(Task to complete) Reproduce the listing below character for character; drop every image.
====== Data excerpt
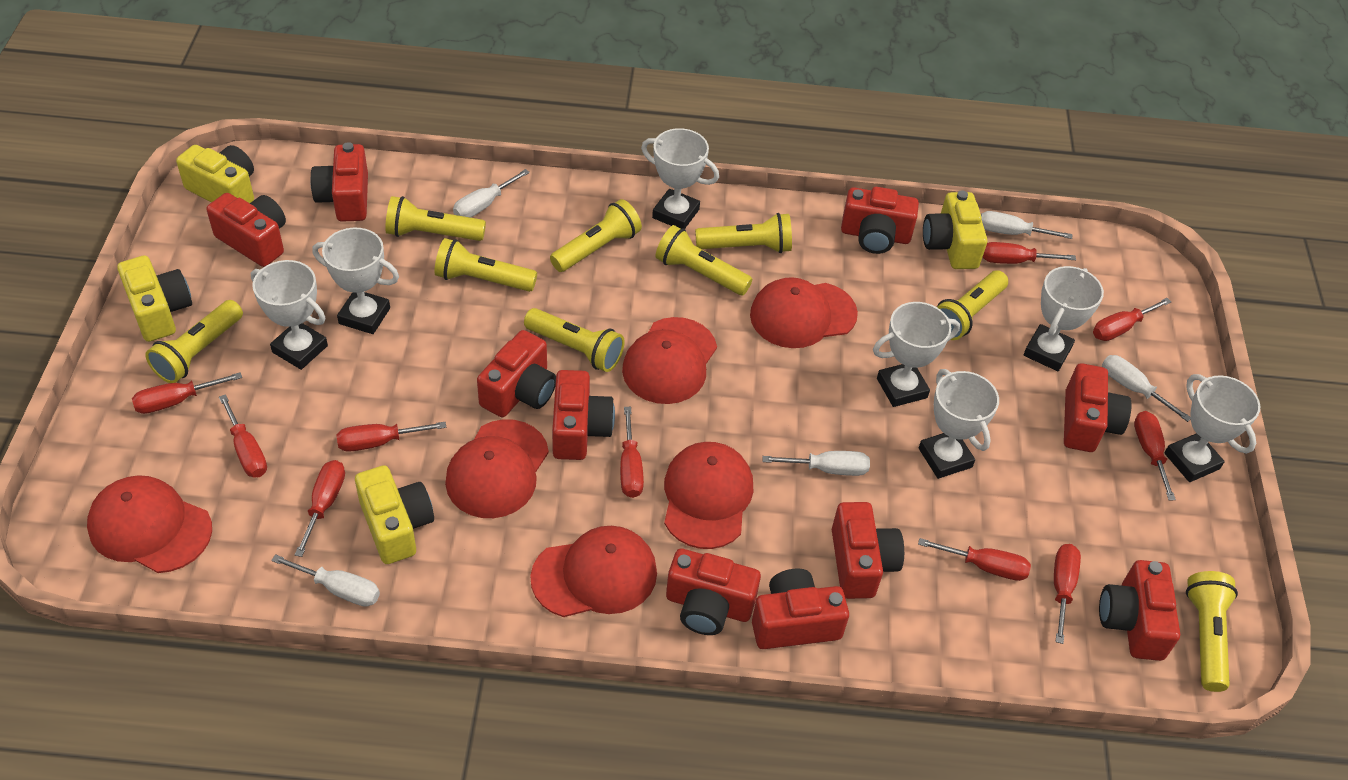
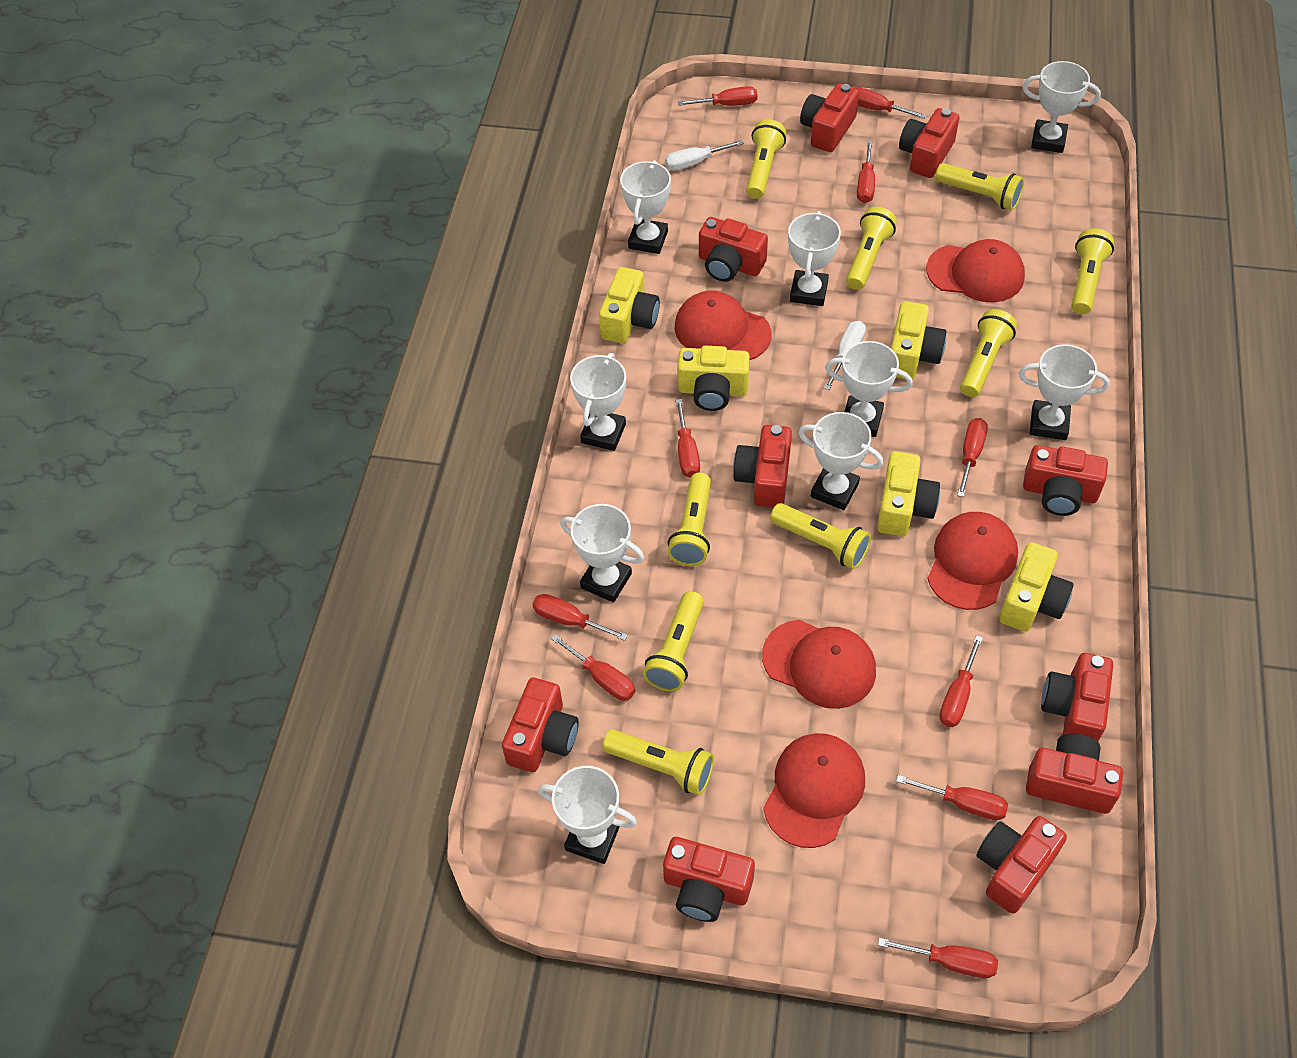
red cap: 6 -> 5
white screwdriver: 5 -> 2
white trophy: 7 -> 9
yellow camera: 4 -> 5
============
(Expected answer)
red cap: 6 -> 5
white screwdriver: 5 -> 2
white trophy: 7 -> 9
yellow camera: 4 -> 5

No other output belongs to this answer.